━━━━━ Material shown
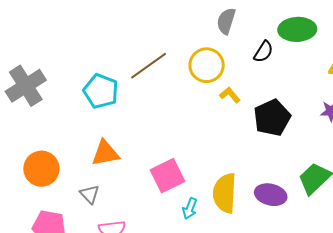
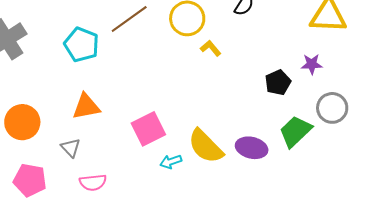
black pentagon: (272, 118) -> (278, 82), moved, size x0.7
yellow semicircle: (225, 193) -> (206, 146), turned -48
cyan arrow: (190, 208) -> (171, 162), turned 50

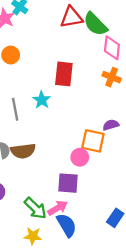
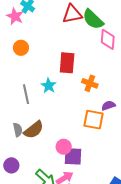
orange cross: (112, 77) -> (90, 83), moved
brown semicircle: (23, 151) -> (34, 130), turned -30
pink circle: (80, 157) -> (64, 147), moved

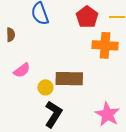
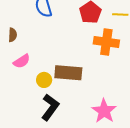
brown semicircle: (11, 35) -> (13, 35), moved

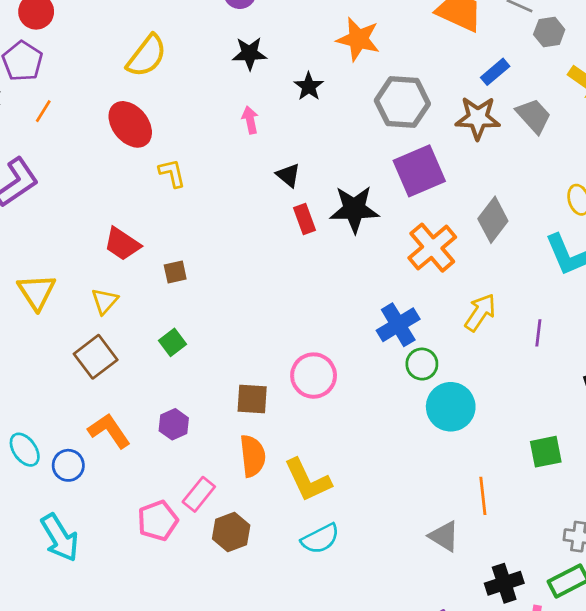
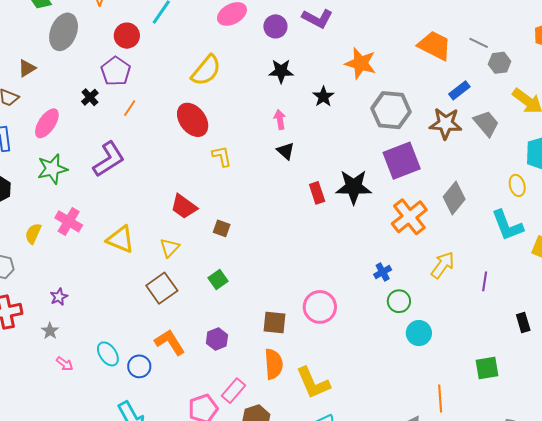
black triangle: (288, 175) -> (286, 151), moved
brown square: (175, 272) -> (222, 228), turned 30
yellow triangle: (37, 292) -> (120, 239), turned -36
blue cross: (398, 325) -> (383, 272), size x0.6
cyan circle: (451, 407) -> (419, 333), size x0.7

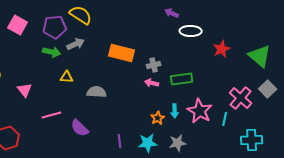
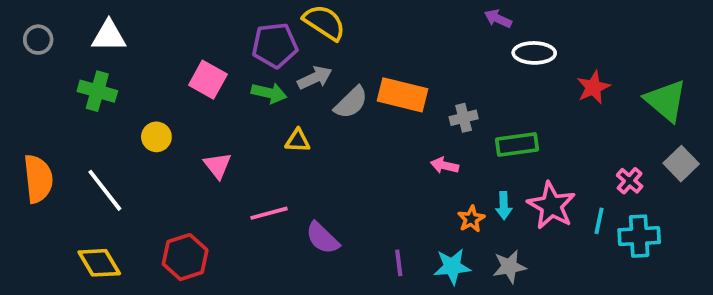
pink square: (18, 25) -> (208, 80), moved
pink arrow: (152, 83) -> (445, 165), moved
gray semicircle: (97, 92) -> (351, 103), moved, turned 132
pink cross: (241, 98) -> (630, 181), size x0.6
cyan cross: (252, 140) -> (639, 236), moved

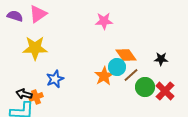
━━━━━━━━━━
━━━━━ Material shown
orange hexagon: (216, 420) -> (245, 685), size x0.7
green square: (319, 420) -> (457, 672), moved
━━━━━━━━━━
━━━━━ Material shown
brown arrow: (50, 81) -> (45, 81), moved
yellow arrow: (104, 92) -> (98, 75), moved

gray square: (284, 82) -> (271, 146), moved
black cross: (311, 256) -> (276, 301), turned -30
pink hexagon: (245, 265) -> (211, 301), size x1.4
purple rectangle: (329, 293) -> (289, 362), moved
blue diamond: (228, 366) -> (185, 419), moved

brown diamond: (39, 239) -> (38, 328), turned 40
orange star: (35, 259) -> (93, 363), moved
━━━━━━━━━━
▸ **Problem to work on**: Take every line of the material that contains the word "blue", and copy it.

▸ **Final answer**:
blue cross: (398, 325) -> (383, 272), size x0.6
blue diamond: (228, 366) -> (185, 419), moved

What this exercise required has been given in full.